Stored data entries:

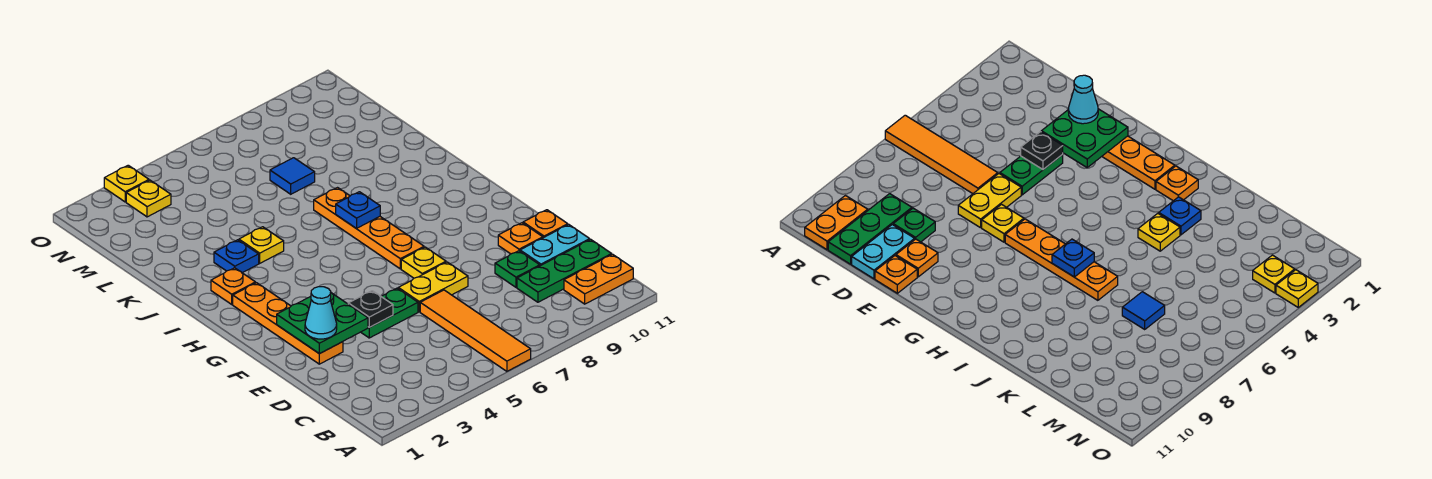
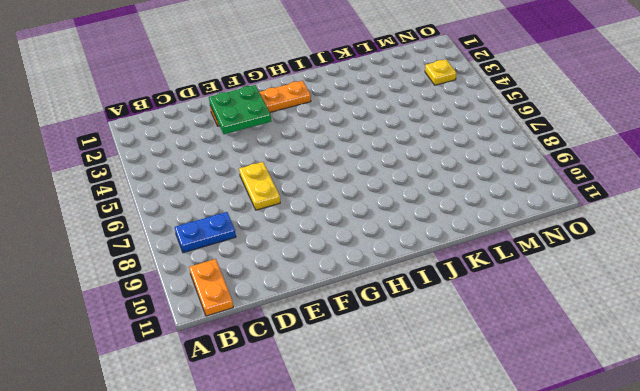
blue plate B8:C8 level 1 -> none
none -> orange tile A6:D6 level 1
none -> green plate C9:C11 level 1
none -> green plate D9 level 1

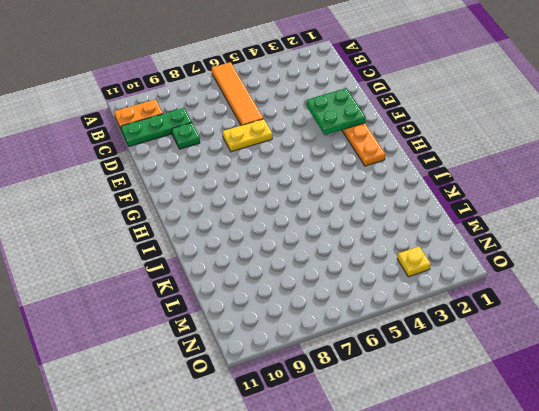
none -> cyan plate D10:D11 level 1
none -> green plate E4:E5 level 1
none -> orange plate E10 level 1

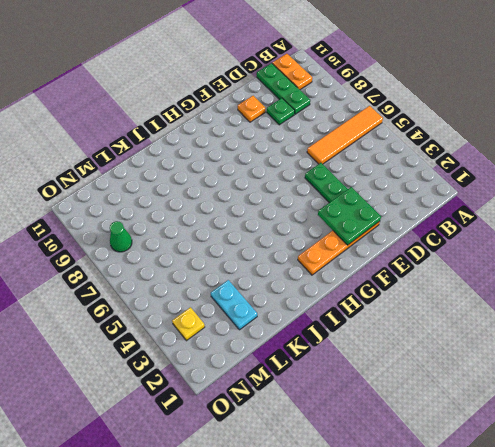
cyan plate L2:L3 level 1 -> cyan plate D10:D11 level 1
green cone N8 level 1 -> none
none -> yellow plate E6:E7 level 1
none -> orange plate E11 level 1
none -> yellow plate F7 level 1

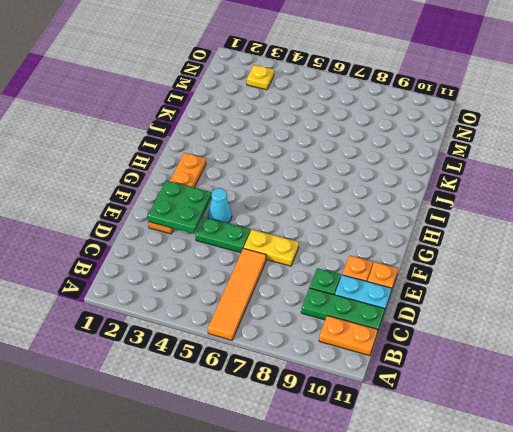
cyan cone F4 level 1 -> cyan cone E2 level 3
none -> yellow plate F7 level 1
none -> orange plate G7:J7 level 1
none -> orange plate I2 level 1

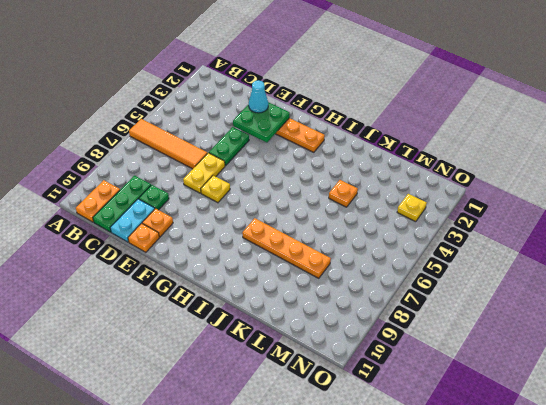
orange plate I8:L8 level 1 -> orange plate G7:J7 level 1
orange plate K4 level 1 -> orange plate I2 level 1
none -> blue plate J3 level 1
none -> yellow plate J4 level 1
none -> blue tile L7 level 1

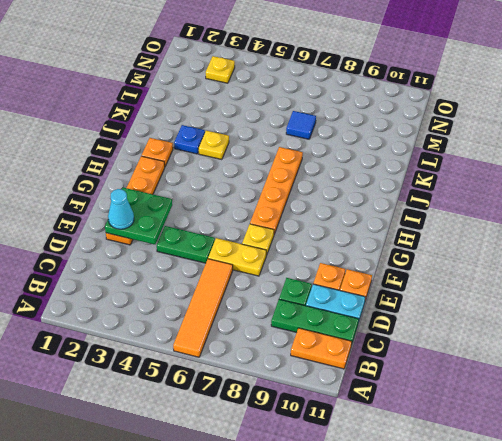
none -> yellow plate O3 level 1
none -> black plate E4 level 2
none -> blue plate I7 level 2

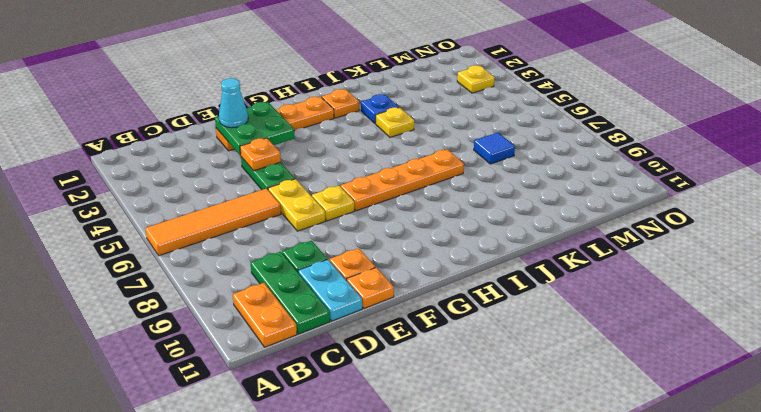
orange plate E4 level 2 -> black plate E4 level 2
none -> yellow plate O3 level 1
none -> blue plate I7 level 2

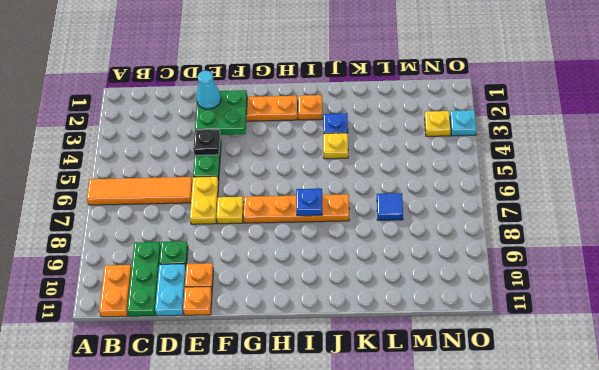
cyan plate O3 level 1 -> yellow plate O3 level 1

# [HOW TO COMPLETE THIS TASK]
Exactly as written, restate the lines from the one that contains "orange plate E4" through the final line of the data, both ends included, but leave out the pictures.

# [ANSWER BOX]
orange plate E4 level 2 -> black plate E4 level 2
none -> yellow plate O3 level 1
none -> blue plate I7 level 2

cyan plate O3 level 1 -> yellow plate O3 level 1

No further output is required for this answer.